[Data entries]
++++++++++++++++++++

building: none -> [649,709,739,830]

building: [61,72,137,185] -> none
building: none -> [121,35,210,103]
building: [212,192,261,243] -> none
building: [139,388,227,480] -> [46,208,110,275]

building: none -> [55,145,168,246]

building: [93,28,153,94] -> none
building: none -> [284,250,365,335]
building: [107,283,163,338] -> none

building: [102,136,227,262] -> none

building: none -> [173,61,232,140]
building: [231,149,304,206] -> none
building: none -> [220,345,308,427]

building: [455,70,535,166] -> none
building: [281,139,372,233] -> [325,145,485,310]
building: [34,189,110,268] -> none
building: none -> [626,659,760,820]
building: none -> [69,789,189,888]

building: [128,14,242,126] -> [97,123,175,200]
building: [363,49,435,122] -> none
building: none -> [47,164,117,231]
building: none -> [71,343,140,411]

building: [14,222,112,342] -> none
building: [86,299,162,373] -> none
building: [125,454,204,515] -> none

++++++++++++++++++++

Work to be completed:
Every entry should be restated word for word.

Response area:
building: none -> [649,709,739,830]

building: [61,72,137,185] -> none
building: none -> [121,35,210,103]
building: [212,192,261,243] -> none
building: [139,388,227,480] -> [46,208,110,275]

building: none -> [55,145,168,246]

building: [93,28,153,94] -> none
building: none -> [284,250,365,335]
building: [107,283,163,338] -> none

building: [102,136,227,262] -> none

building: none -> [173,61,232,140]
building: [231,149,304,206] -> none
building: none -> [220,345,308,427]

building: [455,70,535,166] -> none
building: [281,139,372,233] -> [325,145,485,310]
building: [34,189,110,268] -> none
building: none -> [626,659,760,820]
building: none -> [69,789,189,888]

building: [128,14,242,126] -> [97,123,175,200]
building: [363,49,435,122] -> none
building: none -> [47,164,117,231]
building: none -> [71,343,140,411]

building: [14,222,112,342] -> none
building: [86,299,162,373] -> none
building: [125,454,204,515] -> none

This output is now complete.